Copy out the records below word for word, from the first line to the last, and leave out the pictures.

## RECORDS PROVIDED

Begin

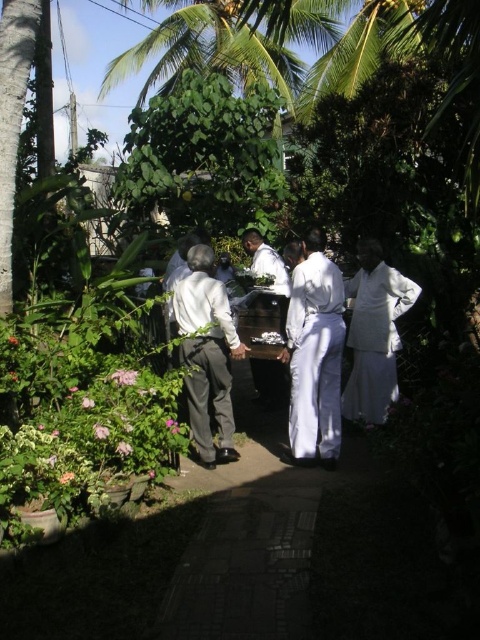
Which is more to the right, white matte shirt at center or white clothed man at center?

white clothed man at center

Is point (226, 337) behind point (276, 368)?

No, (226, 337) is in front of (276, 368).

Where is `white matte shirt at center`? Image resolution: width=480 pixels, height=640 pixels. white matte shirt at center is located at coordinates (206, 358).

Is white matte shirt at center to the left of white silk robe at right from the viewer's perspective?

Correct, you'll find white matte shirt at center to the left of white silk robe at right.

Can you confirm if white matte shirt at center is wider than white silk robe at right?

In fact, white matte shirt at center might be narrower than white silk robe at right.

This screenshot has width=480, height=640. What are the coordinates of `white matte shirt at center` in the screenshot? It's located at (206, 358).

Where is `white matte shirt at center`? Image resolution: width=480 pixels, height=640 pixels. white matte shirt at center is located at coordinates [x=206, y=358].

Does white cotton robe at center appear on the right side of white silk robe at right?

Incorrect, white cotton robe at center is not on the right side of white silk robe at right.

From the picture: Is white cotton robe at center wider than white silk robe at right?

Incorrect, white cotton robe at center's width does not surpass white silk robe at right's.

Measure the distance between white cotton robe at center and camera.

They are 5.08 meters apart.

Where is `white cotton robe at center`? white cotton robe at center is located at coordinates (314, 356).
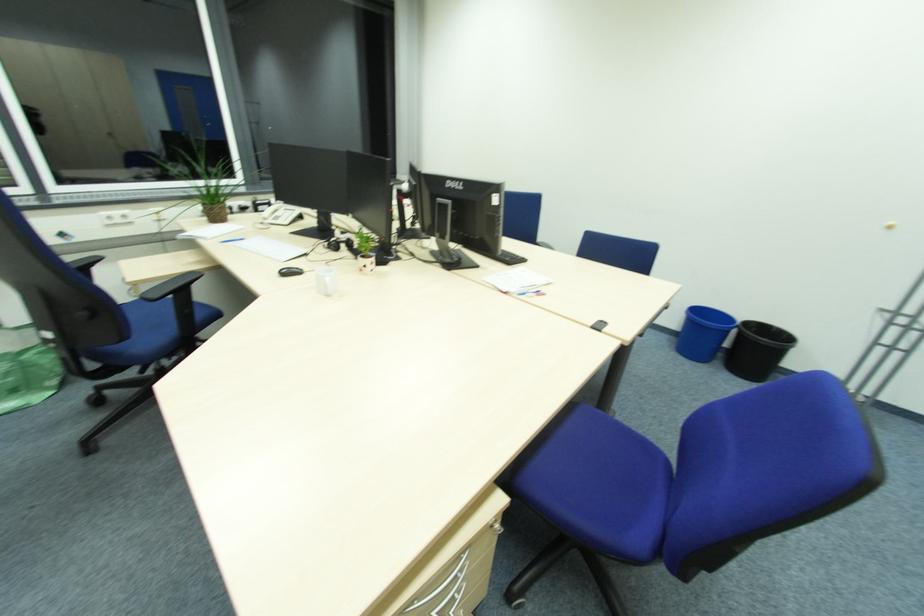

End

## RESULT
Which is more to the right, white matte shirt at center or white clothed man at center?

white clothed man at center

Is point (226, 337) behind point (276, 368)?

No, (226, 337) is in front of (276, 368).

Where is `white matte shirt at center`? Image resolution: width=480 pixels, height=640 pixels. white matte shirt at center is located at coordinates (206, 358).

Is white matte shirt at center to the left of white silk robe at right from the viewer's perspective?

Correct, you'll find white matte shirt at center to the left of white silk robe at right.

Can you confirm if white matte shirt at center is wider than white silk robe at right?

In fact, white matte shirt at center might be narrower than white silk robe at right.

This screenshot has width=480, height=640. What are the coordinates of `white matte shirt at center` in the screenshot? It's located at (206, 358).

Where is `white matte shirt at center`? Image resolution: width=480 pixels, height=640 pixels. white matte shirt at center is located at coordinates [x=206, y=358].

Does white cotton robe at center appear on the right side of white silk robe at right?

Incorrect, white cotton robe at center is not on the right side of white silk robe at right.

From the picture: Is white cotton robe at center wider than white silk robe at right?

Incorrect, white cotton robe at center's width does not surpass white silk robe at right's.

Measure the distance between white cotton robe at center and camera.

They are 5.08 meters apart.

Where is `white cotton robe at center`? white cotton robe at center is located at coordinates (314, 356).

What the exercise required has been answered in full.